§ **How to complete this task**: Although the data below contains pictures, please reproduce only its words, exactly.

------ Records supplied ------

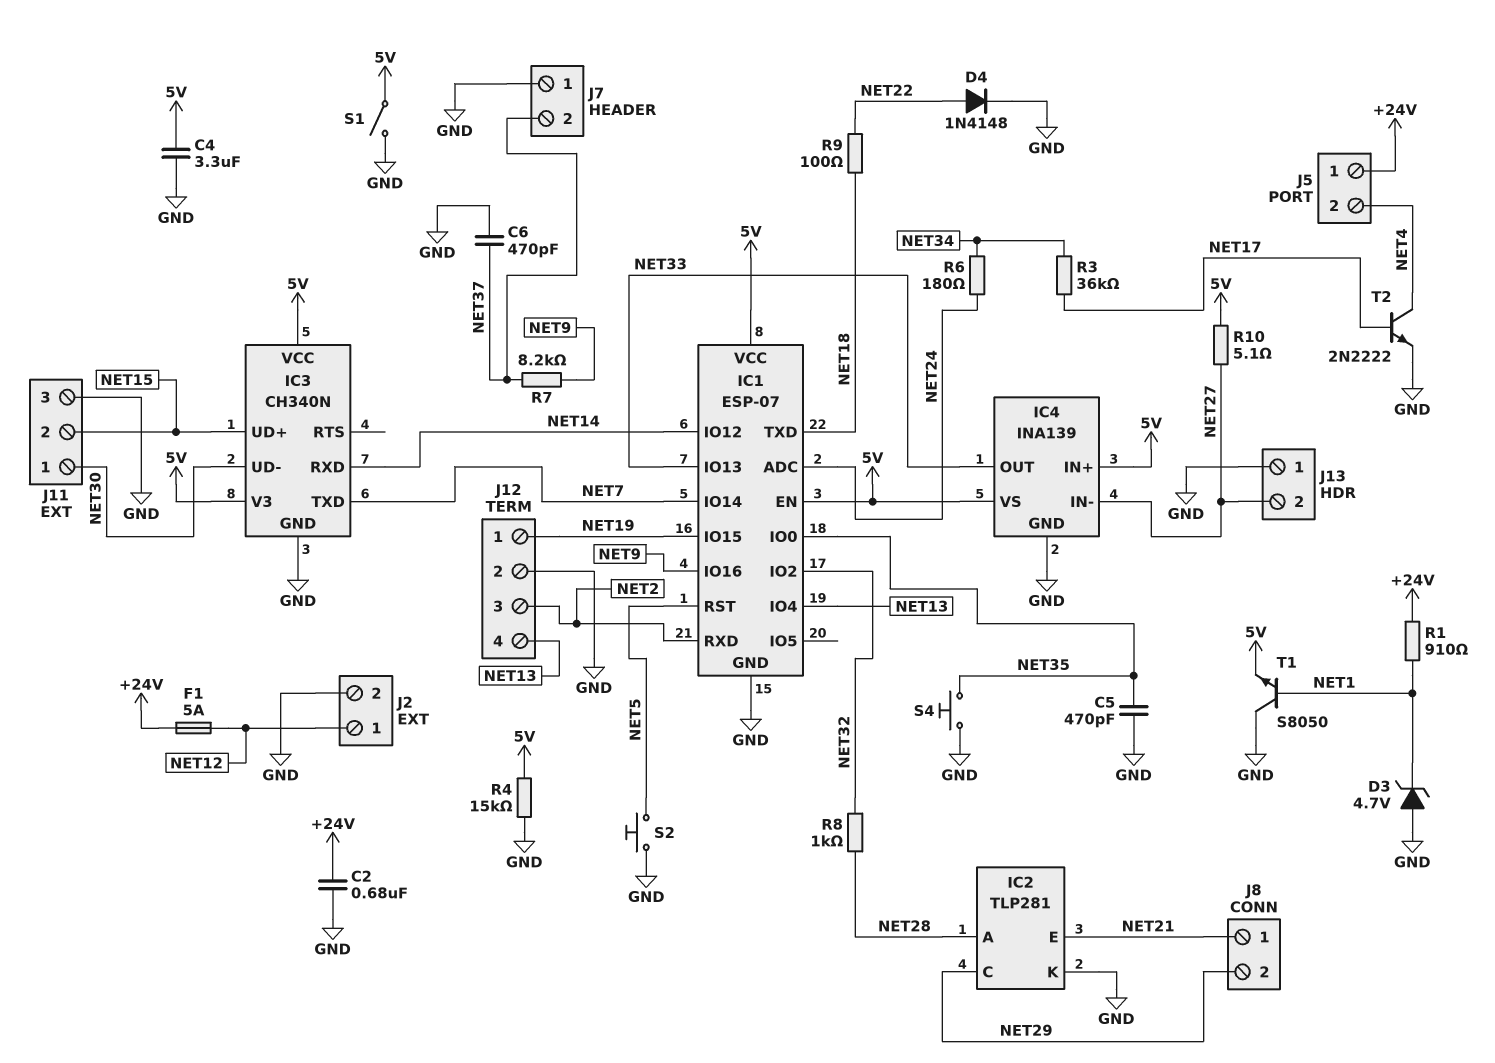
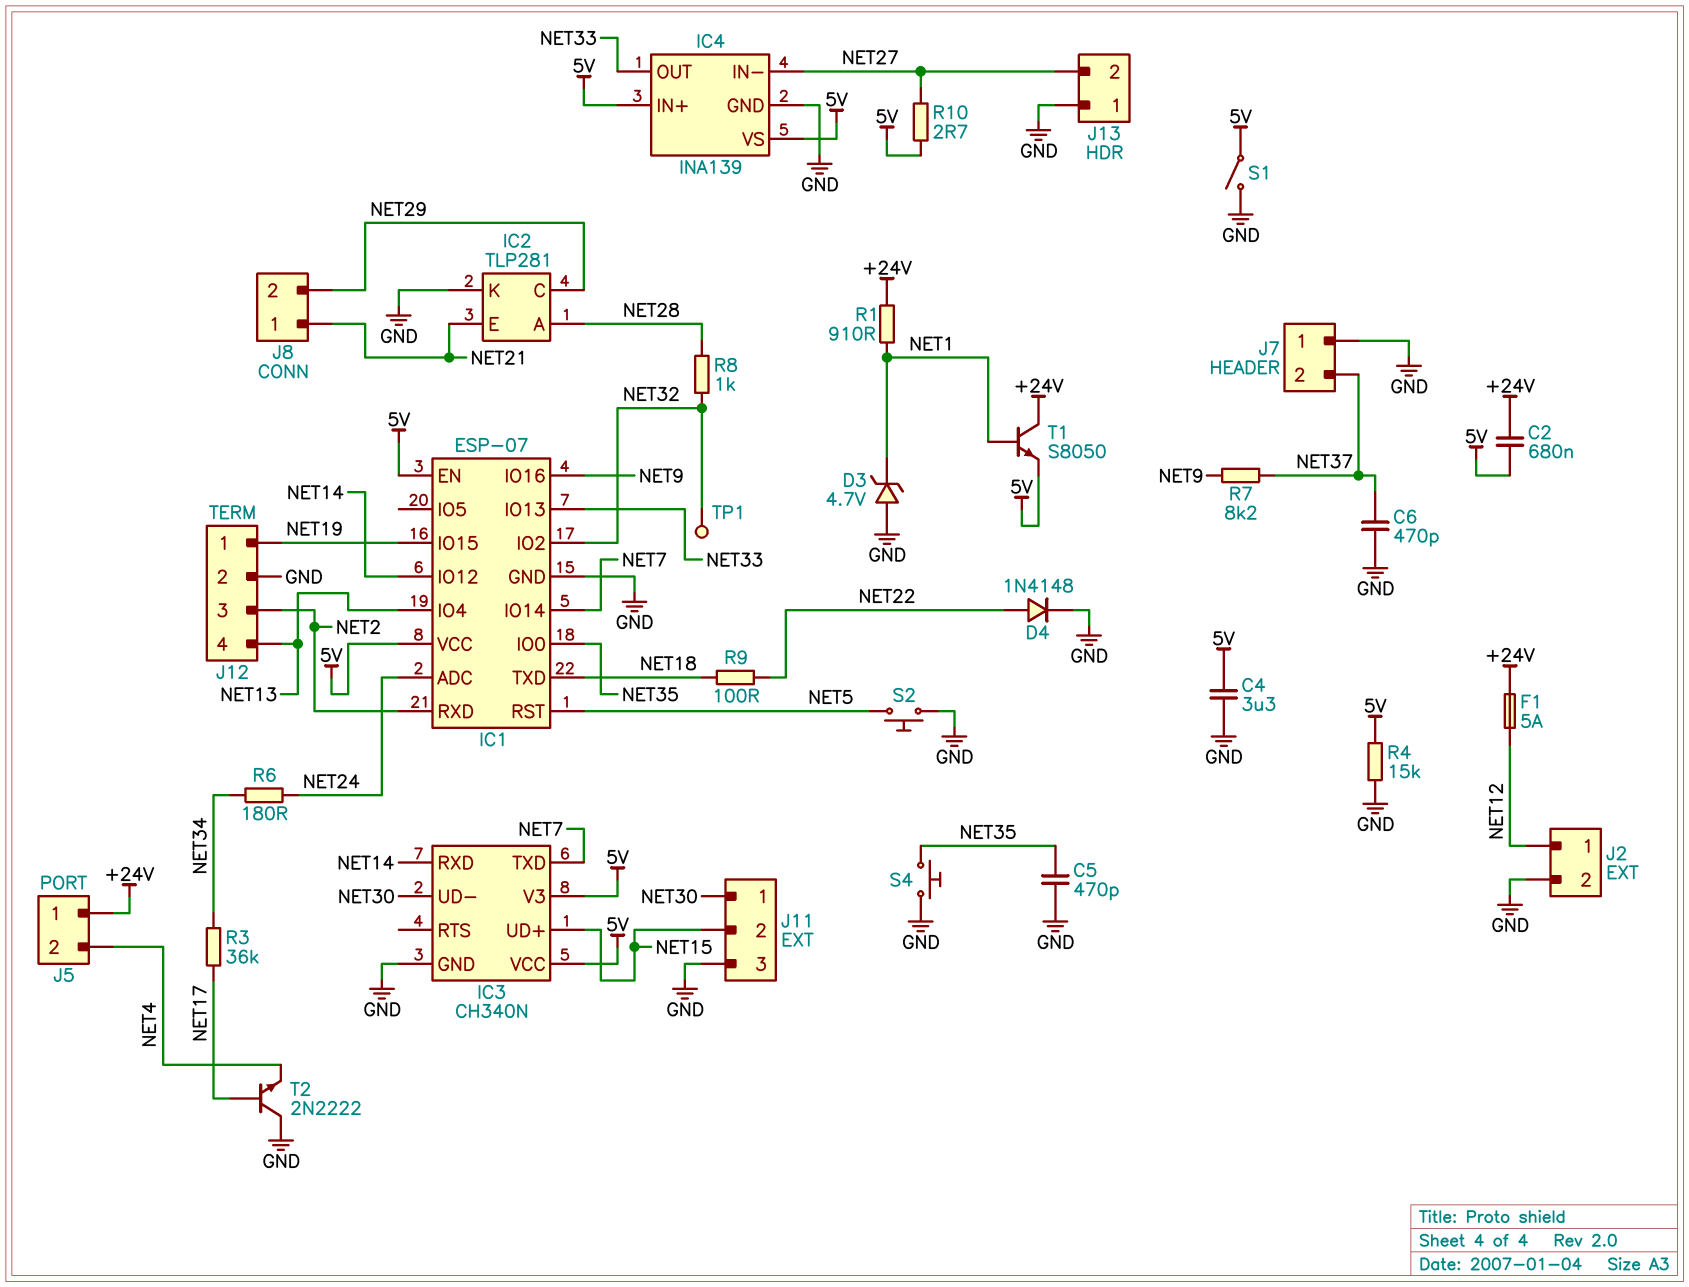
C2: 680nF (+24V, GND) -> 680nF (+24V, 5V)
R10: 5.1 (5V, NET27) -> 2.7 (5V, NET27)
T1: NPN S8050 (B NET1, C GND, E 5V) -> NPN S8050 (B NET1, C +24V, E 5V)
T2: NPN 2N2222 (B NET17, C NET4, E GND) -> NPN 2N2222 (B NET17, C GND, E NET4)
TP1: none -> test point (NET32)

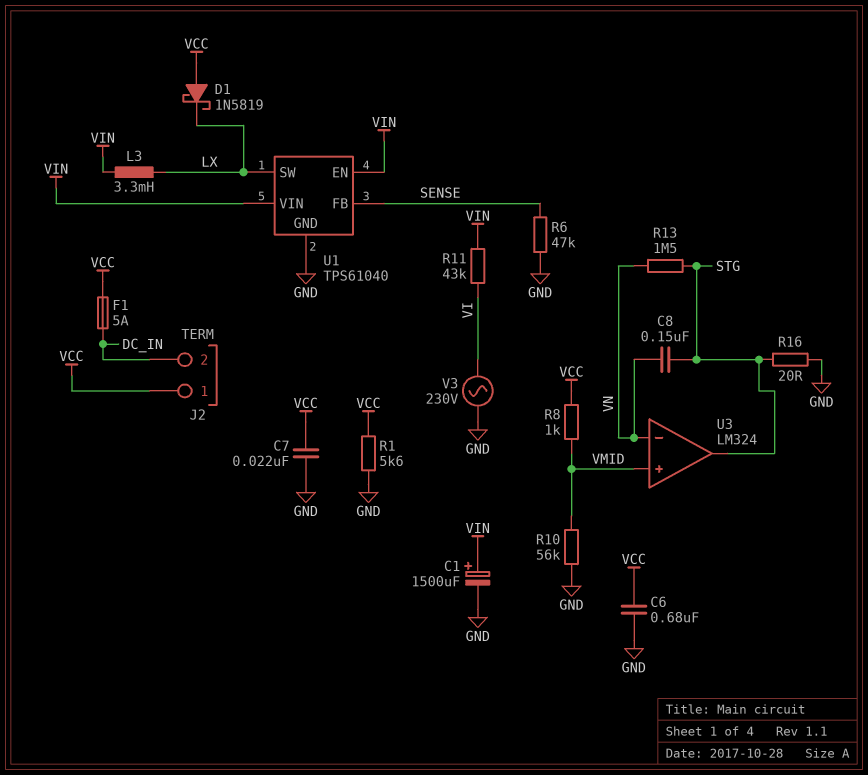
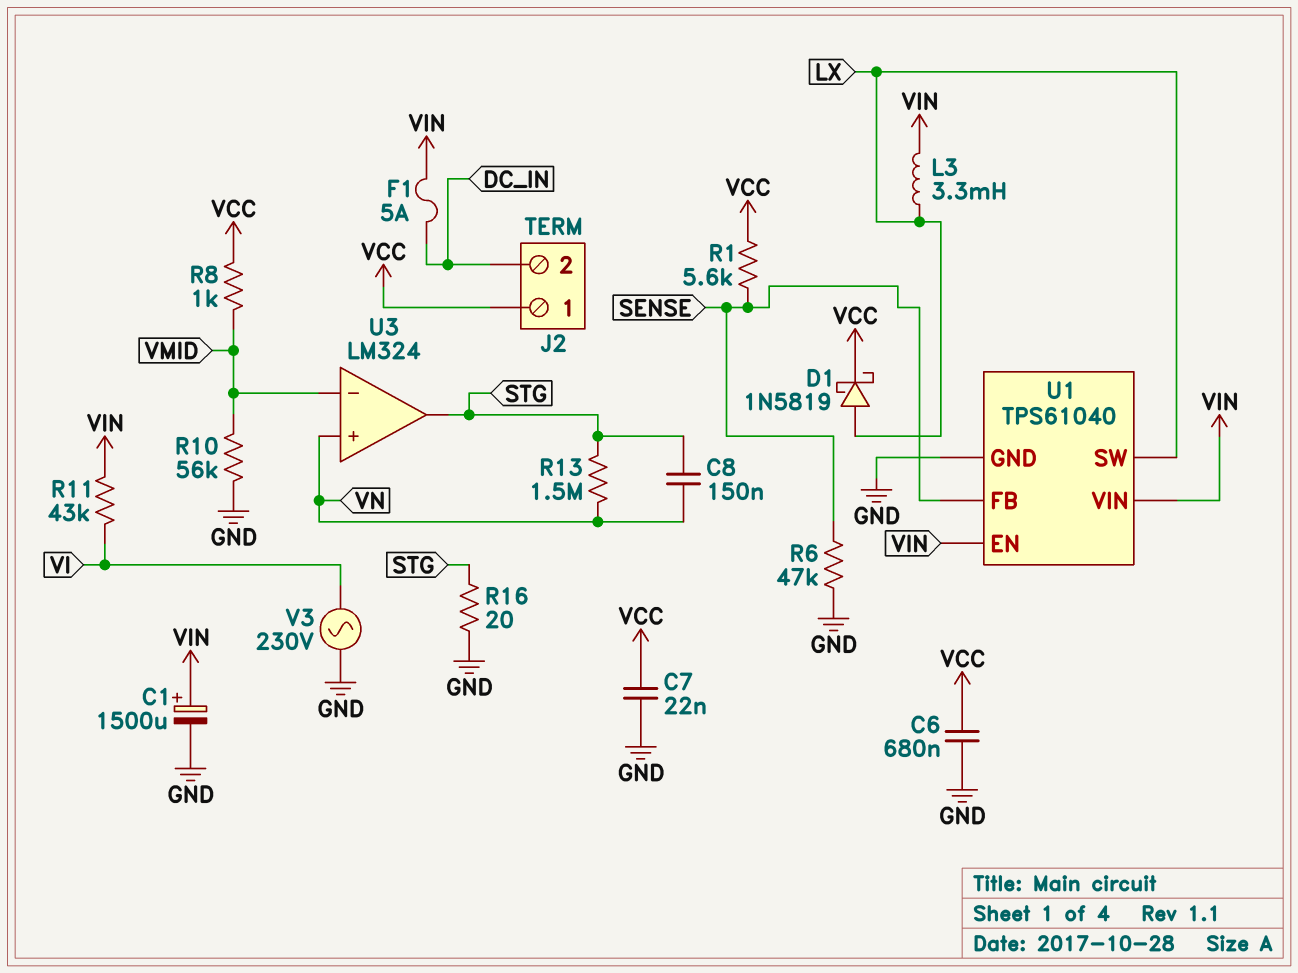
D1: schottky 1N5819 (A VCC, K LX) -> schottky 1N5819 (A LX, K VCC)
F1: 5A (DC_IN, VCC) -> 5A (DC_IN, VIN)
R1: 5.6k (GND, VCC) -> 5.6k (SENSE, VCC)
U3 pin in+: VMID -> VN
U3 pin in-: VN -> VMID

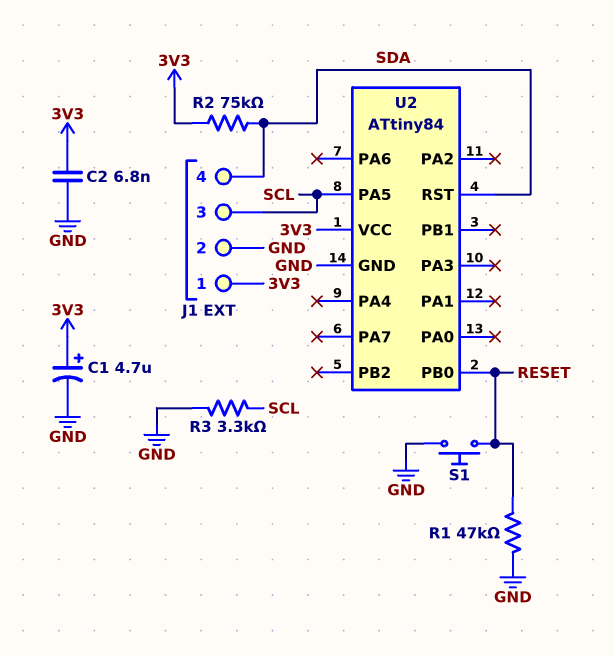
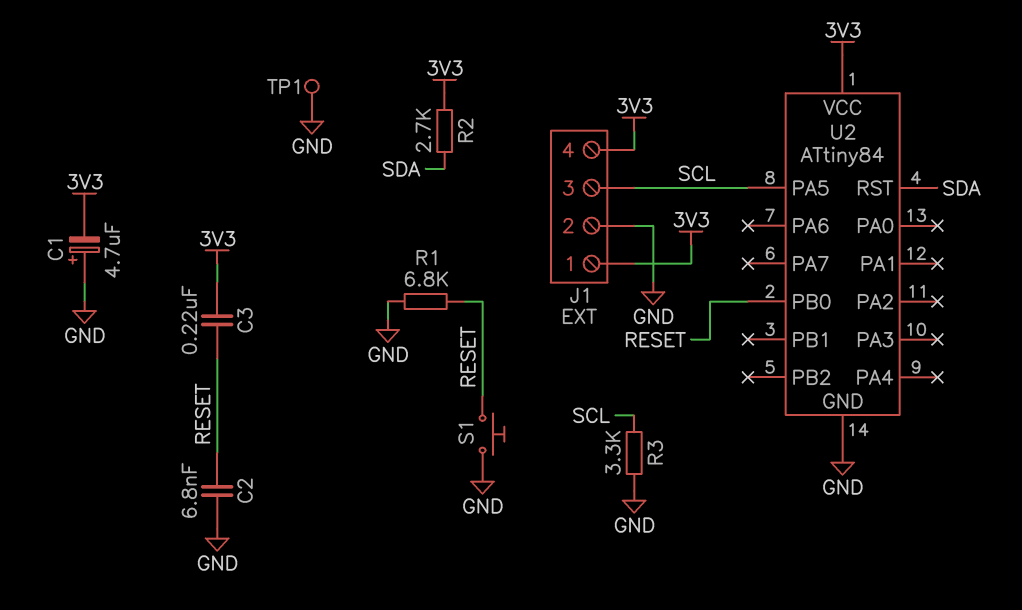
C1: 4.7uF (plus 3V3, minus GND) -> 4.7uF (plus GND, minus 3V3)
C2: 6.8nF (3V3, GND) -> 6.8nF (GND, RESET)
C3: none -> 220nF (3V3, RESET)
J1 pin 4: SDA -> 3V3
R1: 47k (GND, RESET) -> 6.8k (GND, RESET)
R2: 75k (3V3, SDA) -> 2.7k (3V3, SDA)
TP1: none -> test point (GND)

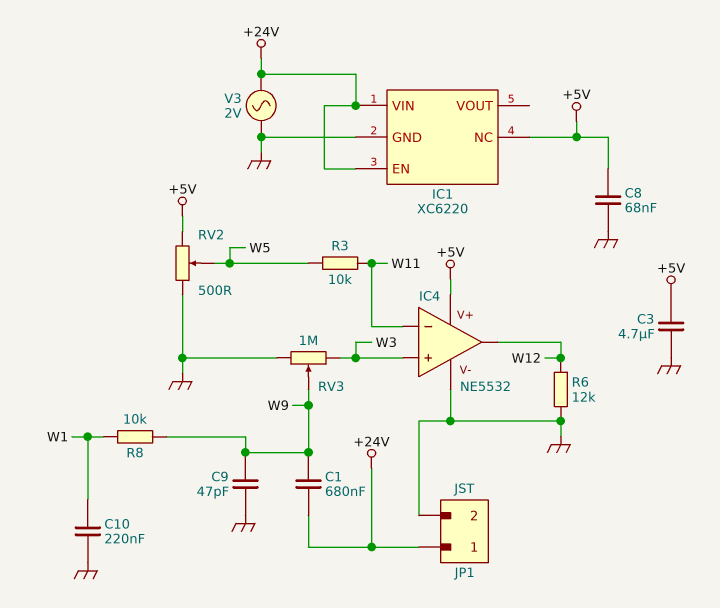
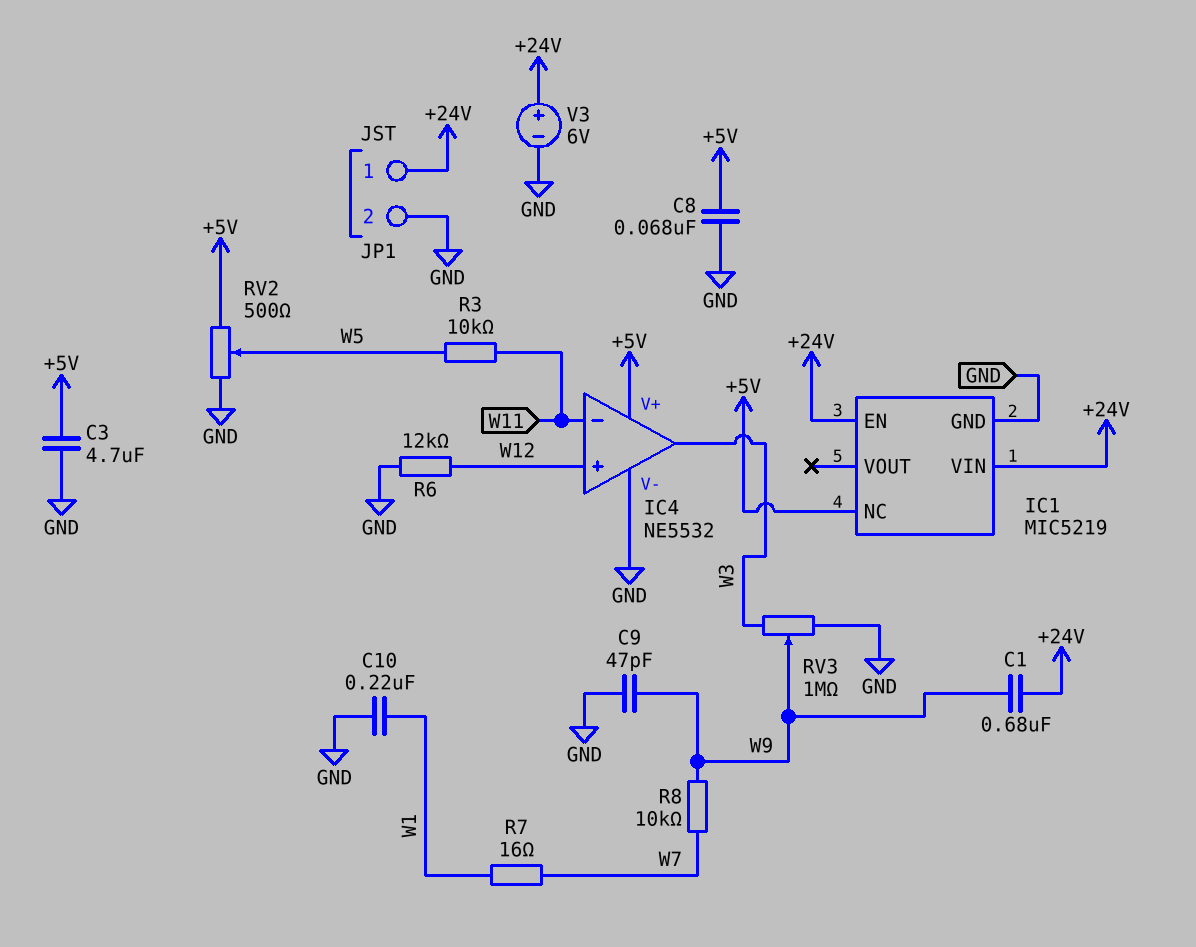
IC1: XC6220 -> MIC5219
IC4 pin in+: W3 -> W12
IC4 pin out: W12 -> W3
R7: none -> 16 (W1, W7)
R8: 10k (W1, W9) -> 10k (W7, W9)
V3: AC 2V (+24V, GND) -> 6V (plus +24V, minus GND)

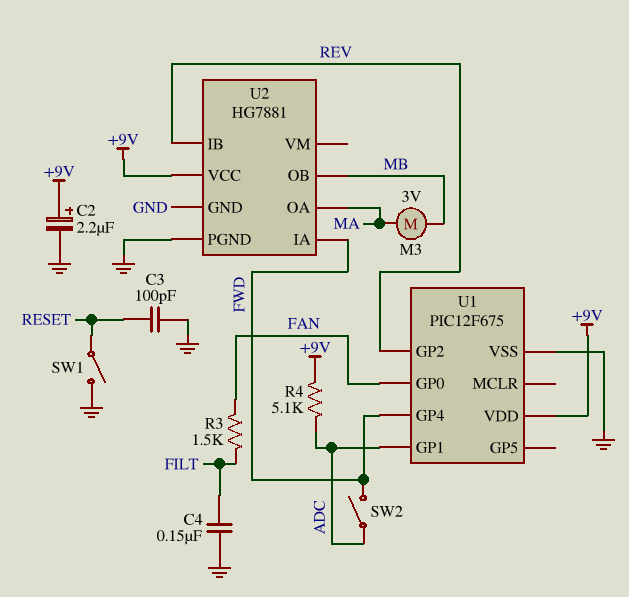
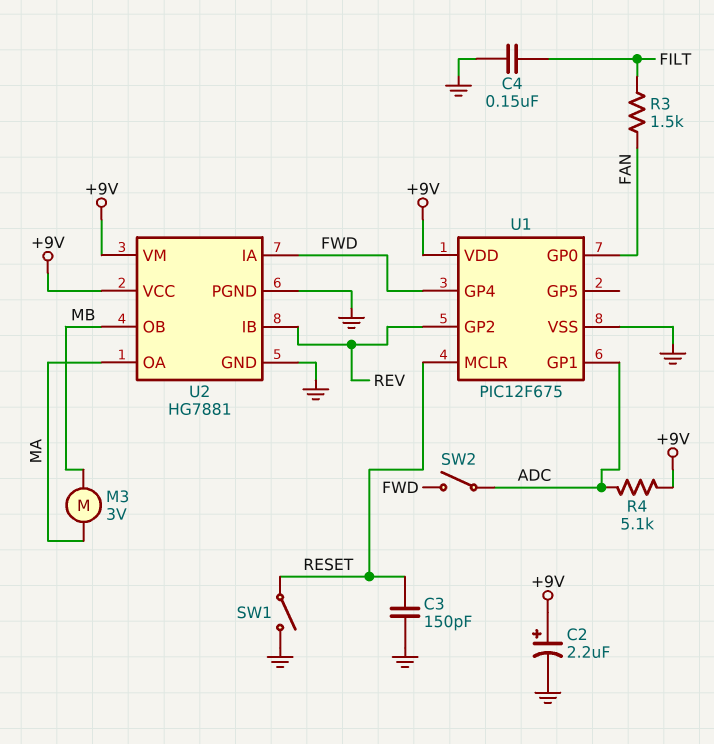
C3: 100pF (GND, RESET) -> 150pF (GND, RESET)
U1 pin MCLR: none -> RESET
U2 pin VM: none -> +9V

------

§ **Solution to the problem**:
C2: 680nF (+24V, GND) -> 680nF (+24V, 5V)
R10: 5.1 (5V, NET27) -> 2.7 (5V, NET27)
T1: NPN S8050 (B NET1, C GND, E 5V) -> NPN S8050 (B NET1, C +24V, E 5V)
T2: NPN 2N2222 (B NET17, C NET4, E GND) -> NPN 2N2222 (B NET17, C GND, E NET4)
TP1: none -> test point (NET32)

D1: schottky 1N5819 (A VCC, K LX) -> schottky 1N5819 (A LX, K VCC)
F1: 5A (DC_IN, VCC) -> 5A (DC_IN, VIN)
R1: 5.6k (GND, VCC) -> 5.6k (SENSE, VCC)
U3 pin in+: VMID -> VN
U3 pin in-: VN -> VMID

C1: 4.7uF (plus 3V3, minus GND) -> 4.7uF (plus GND, minus 3V3)
C2: 6.8nF (3V3, GND) -> 6.8nF (GND, RESET)
C3: none -> 220nF (3V3, RESET)
J1 pin 4: SDA -> 3V3
R1: 47k (GND, RESET) -> 6.8k (GND, RESET)
R2: 75k (3V3, SDA) -> 2.7k (3V3, SDA)
TP1: none -> test point (GND)

IC1: XC6220 -> MIC5219
IC4 pin in+: W3 -> W12
IC4 pin out: W12 -> W3
R7: none -> 16 (W1, W7)
R8: 10k (W1, W9) -> 10k (W7, W9)
V3: AC 2V (+24V, GND) -> 6V (plus +24V, minus GND)

C3: 100pF (GND, RESET) -> 150pF (GND, RESET)
U1 pin MCLR: none -> RESET
U2 pin VM: none -> +9V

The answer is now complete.